___ Material to process

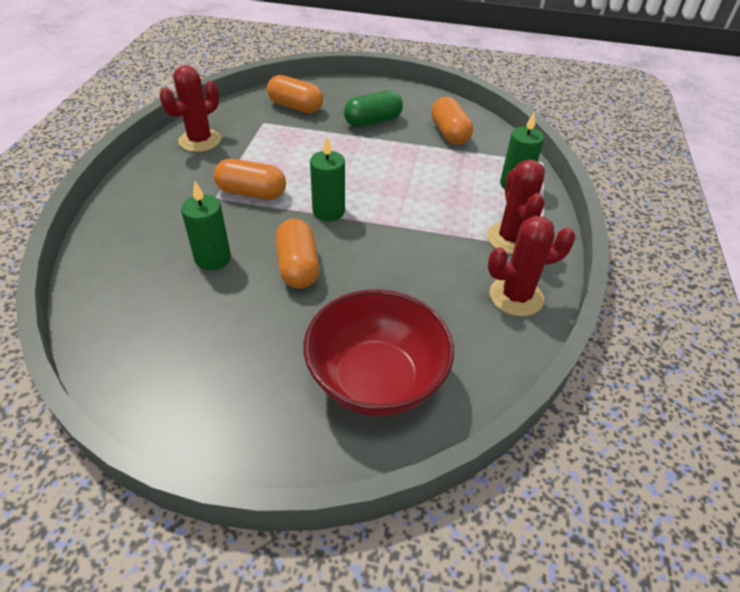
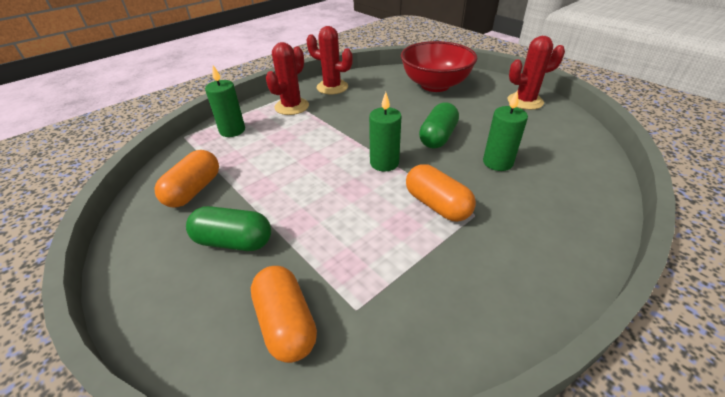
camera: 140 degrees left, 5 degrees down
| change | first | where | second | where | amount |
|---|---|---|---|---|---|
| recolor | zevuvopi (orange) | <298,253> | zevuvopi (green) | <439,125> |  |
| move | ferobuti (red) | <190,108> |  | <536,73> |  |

______
___ Material to process

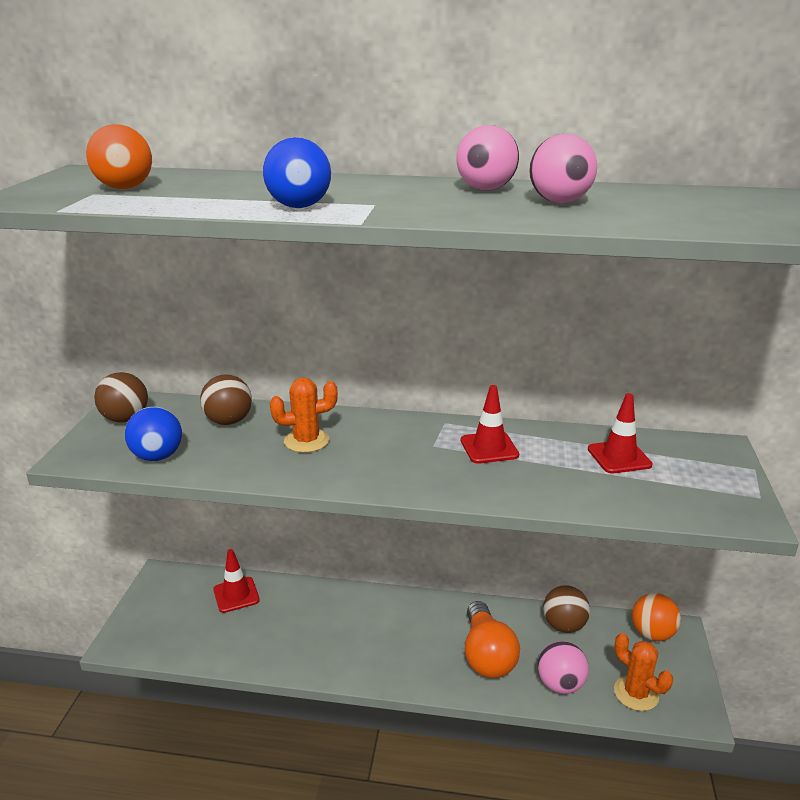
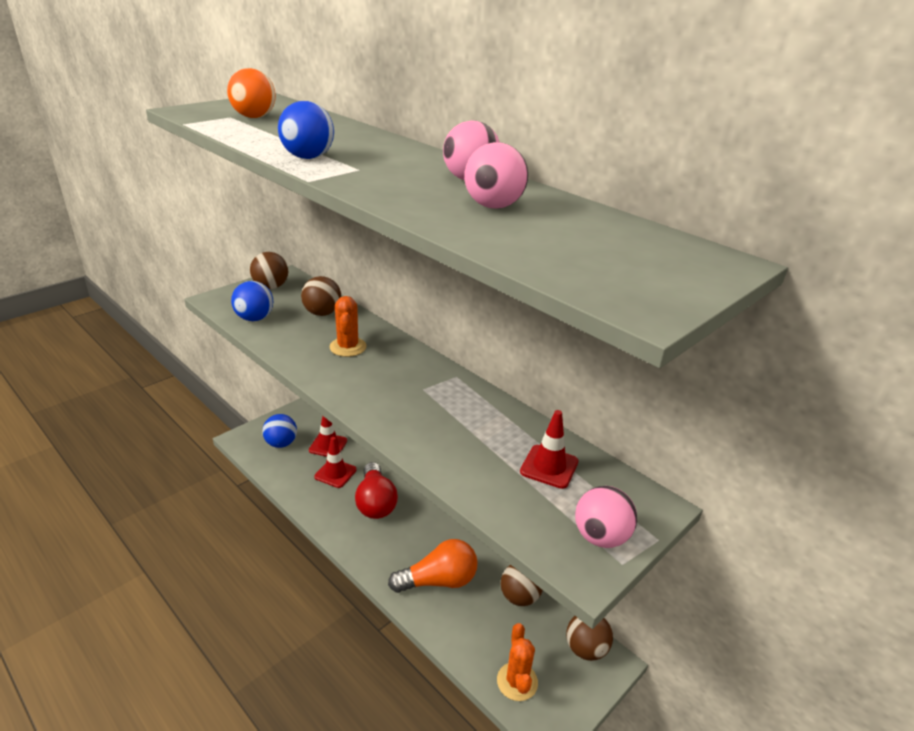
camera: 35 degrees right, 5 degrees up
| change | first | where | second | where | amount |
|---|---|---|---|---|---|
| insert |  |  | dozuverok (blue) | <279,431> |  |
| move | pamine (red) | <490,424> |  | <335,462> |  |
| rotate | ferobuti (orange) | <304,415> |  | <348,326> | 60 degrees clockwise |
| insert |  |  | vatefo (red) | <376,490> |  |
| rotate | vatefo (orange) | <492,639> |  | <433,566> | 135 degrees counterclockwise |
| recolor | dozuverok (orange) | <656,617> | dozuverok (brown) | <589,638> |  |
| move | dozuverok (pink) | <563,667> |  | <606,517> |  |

______
___ Material to process

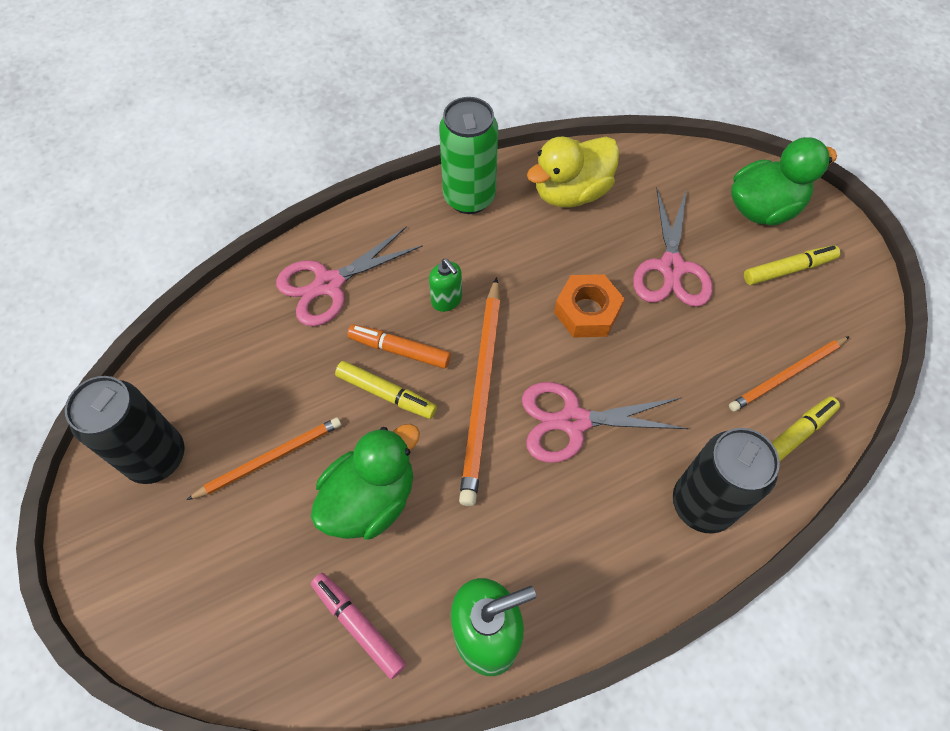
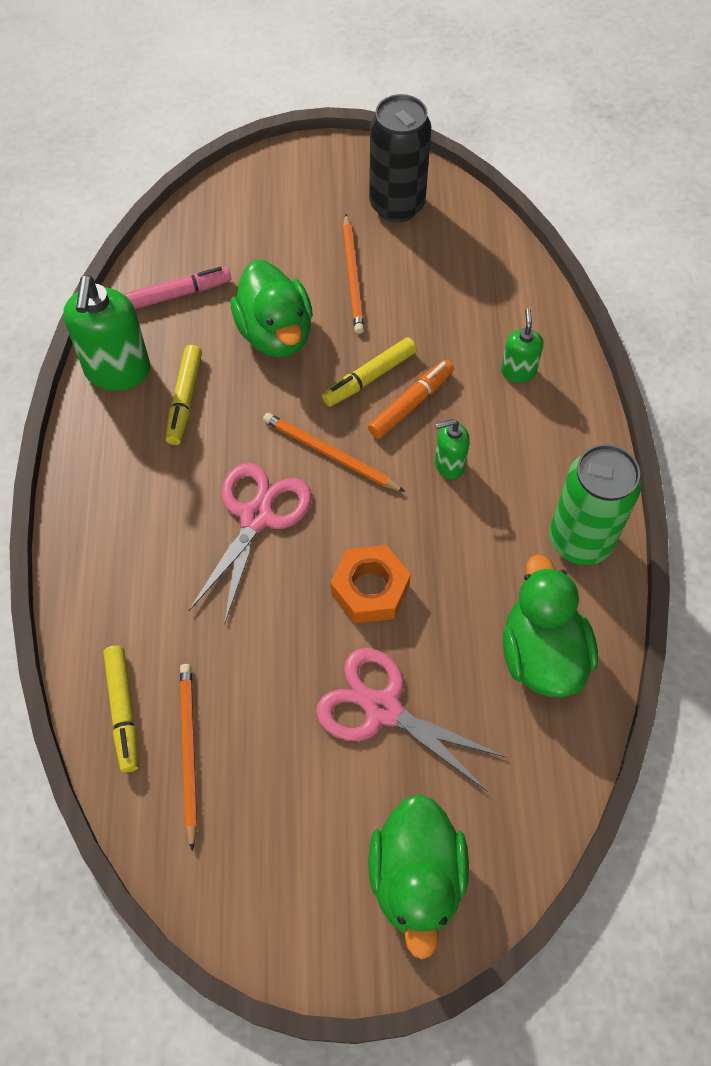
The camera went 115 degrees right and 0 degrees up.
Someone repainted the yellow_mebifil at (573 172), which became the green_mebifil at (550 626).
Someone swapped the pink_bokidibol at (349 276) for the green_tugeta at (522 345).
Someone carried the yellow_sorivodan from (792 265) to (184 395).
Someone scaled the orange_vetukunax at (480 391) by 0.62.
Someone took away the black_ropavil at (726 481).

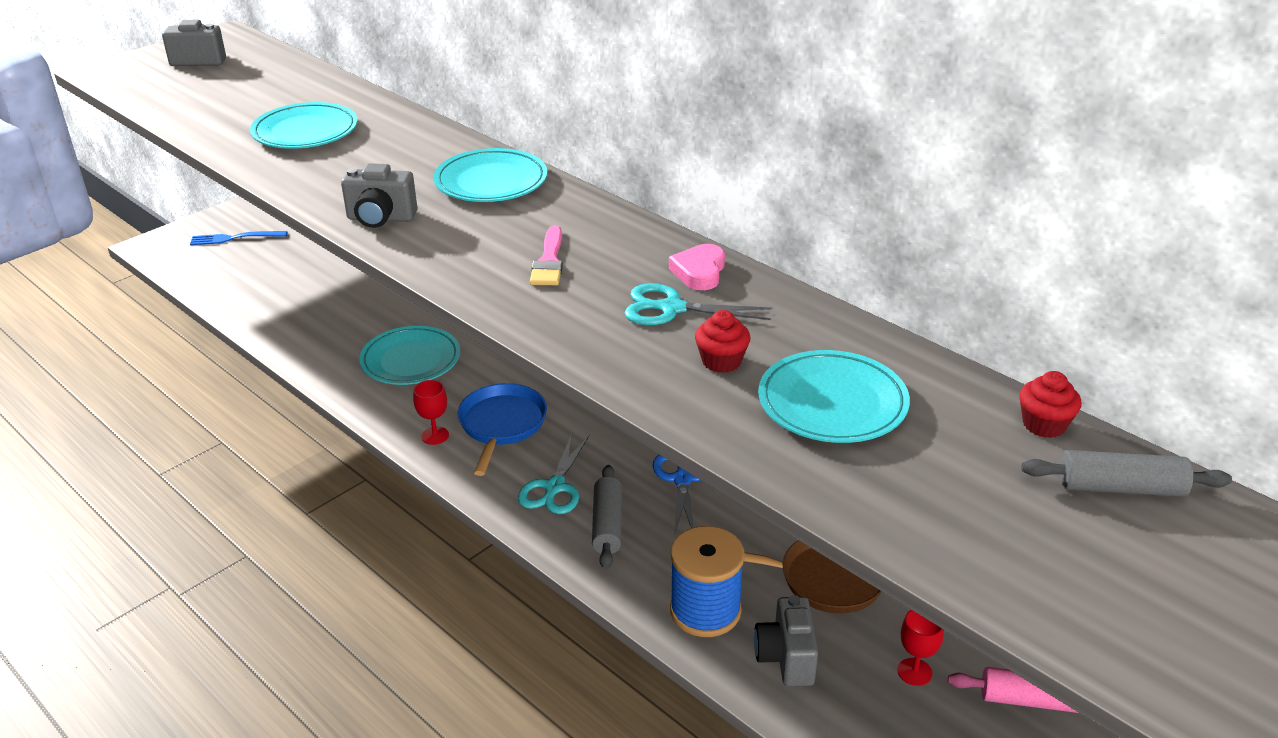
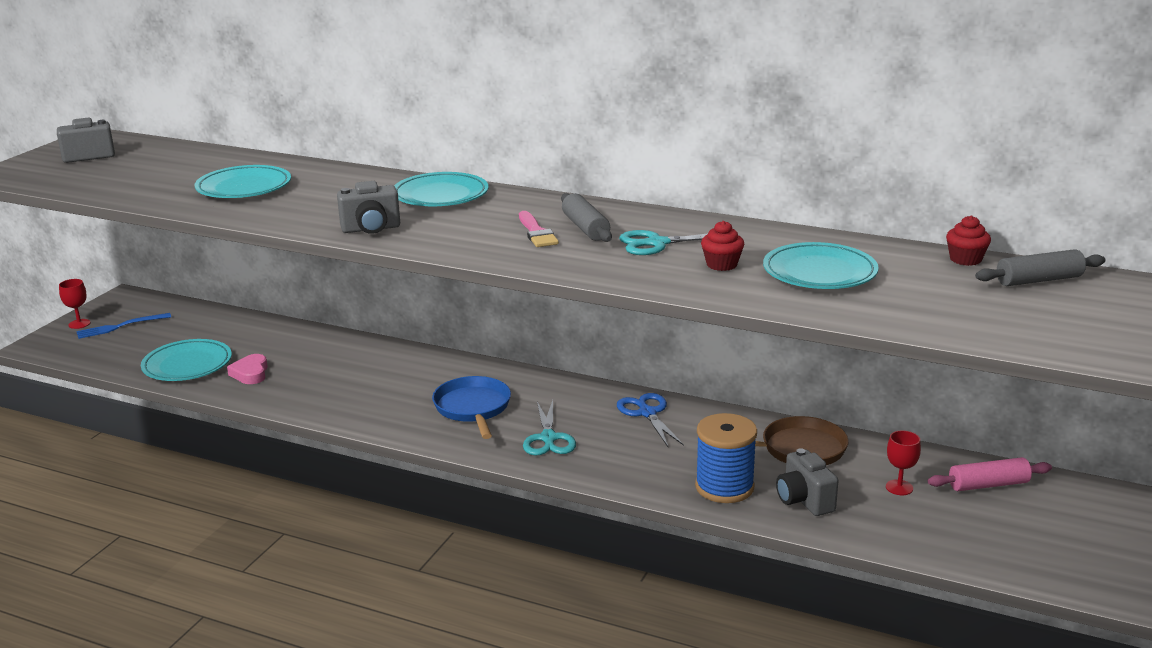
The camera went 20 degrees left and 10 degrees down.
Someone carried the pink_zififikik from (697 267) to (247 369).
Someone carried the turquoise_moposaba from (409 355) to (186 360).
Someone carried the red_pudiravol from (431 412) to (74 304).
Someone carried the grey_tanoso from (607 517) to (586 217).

______

* [Task details]
Word for word, restate the lines of the data above that fall between the line holding "The camera went 115" and the line holding "Someone scaled the", inclusive, and no other lines.

* [Answer area]
The camera went 115 degrees right and 0 degrees up.
Someone repainted the yellow_mebifil at (573 172), which became the green_mebifil at (550 626).
Someone swapped the pink_bokidibol at (349 276) for the green_tugeta at (522 345).
Someone carried the yellow_sorivodan from (792 265) to (184 395).
Someone scaled the orange_vetukunax at (480 391) by 0.62.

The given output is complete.